** INPUT DATA **
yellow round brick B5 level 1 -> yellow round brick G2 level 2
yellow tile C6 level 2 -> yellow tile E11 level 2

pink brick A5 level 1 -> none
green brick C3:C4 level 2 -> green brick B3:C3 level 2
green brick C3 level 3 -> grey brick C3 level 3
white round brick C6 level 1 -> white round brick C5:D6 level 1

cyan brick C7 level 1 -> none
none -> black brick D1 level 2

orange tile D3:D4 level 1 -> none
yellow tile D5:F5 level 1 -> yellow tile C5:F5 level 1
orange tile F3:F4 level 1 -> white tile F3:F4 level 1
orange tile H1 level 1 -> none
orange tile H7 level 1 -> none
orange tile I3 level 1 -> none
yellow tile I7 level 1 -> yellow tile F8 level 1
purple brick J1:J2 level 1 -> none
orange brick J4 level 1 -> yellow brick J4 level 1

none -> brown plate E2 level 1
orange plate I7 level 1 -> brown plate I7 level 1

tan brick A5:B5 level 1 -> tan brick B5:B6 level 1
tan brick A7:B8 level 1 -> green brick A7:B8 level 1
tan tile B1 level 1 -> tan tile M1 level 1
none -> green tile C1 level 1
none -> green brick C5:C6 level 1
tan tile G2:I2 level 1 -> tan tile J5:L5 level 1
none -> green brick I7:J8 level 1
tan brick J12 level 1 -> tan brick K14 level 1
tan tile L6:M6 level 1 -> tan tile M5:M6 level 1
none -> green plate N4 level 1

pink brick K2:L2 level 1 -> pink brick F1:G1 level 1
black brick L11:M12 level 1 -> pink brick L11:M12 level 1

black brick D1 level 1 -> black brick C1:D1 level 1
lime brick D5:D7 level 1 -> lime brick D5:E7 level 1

** WHAT NEEDS TO BE DONE **
Exactly as written, reproduce the whole listing.

** RESPONSE TO THE TASK **
yellow round brick B5 level 1 -> yellow round brick G2 level 2
yellow tile C6 level 2 -> yellow tile E11 level 2

pink brick A5 level 1 -> none
green brick C3:C4 level 2 -> green brick B3:C3 level 2
green brick C3 level 3 -> grey brick C3 level 3
white round brick C6 level 1 -> white round brick C5:D6 level 1

cyan brick C7 level 1 -> none
none -> black brick D1 level 2

orange tile D3:D4 level 1 -> none
yellow tile D5:F5 level 1 -> yellow tile C5:F5 level 1
orange tile F3:F4 level 1 -> white tile F3:F4 level 1
orange tile H1 level 1 -> none
orange tile H7 level 1 -> none
orange tile I3 level 1 -> none
yellow tile I7 level 1 -> yellow tile F8 level 1
purple brick J1:J2 level 1 -> none
orange brick J4 level 1 -> yellow brick J4 level 1

none -> brown plate E2 level 1
orange plate I7 level 1 -> brown plate I7 level 1

tan brick A5:B5 level 1 -> tan brick B5:B6 level 1
tan brick A7:B8 level 1 -> green brick A7:B8 level 1
tan tile B1 level 1 -> tan tile M1 level 1
none -> green tile C1 level 1
none -> green brick C5:C6 level 1
tan tile G2:I2 level 1 -> tan tile J5:L5 level 1
none -> green brick I7:J8 level 1
tan brick J12 level 1 -> tan brick K14 level 1
tan tile L6:M6 level 1 -> tan tile M5:M6 level 1
none -> green plate N4 level 1

pink brick K2:L2 level 1 -> pink brick F1:G1 level 1
black brick L11:M12 level 1 -> pink brick L11:M12 level 1

black brick D1 level 1 -> black brick C1:D1 level 1
lime brick D5:D7 level 1 -> lime brick D5:E7 level 1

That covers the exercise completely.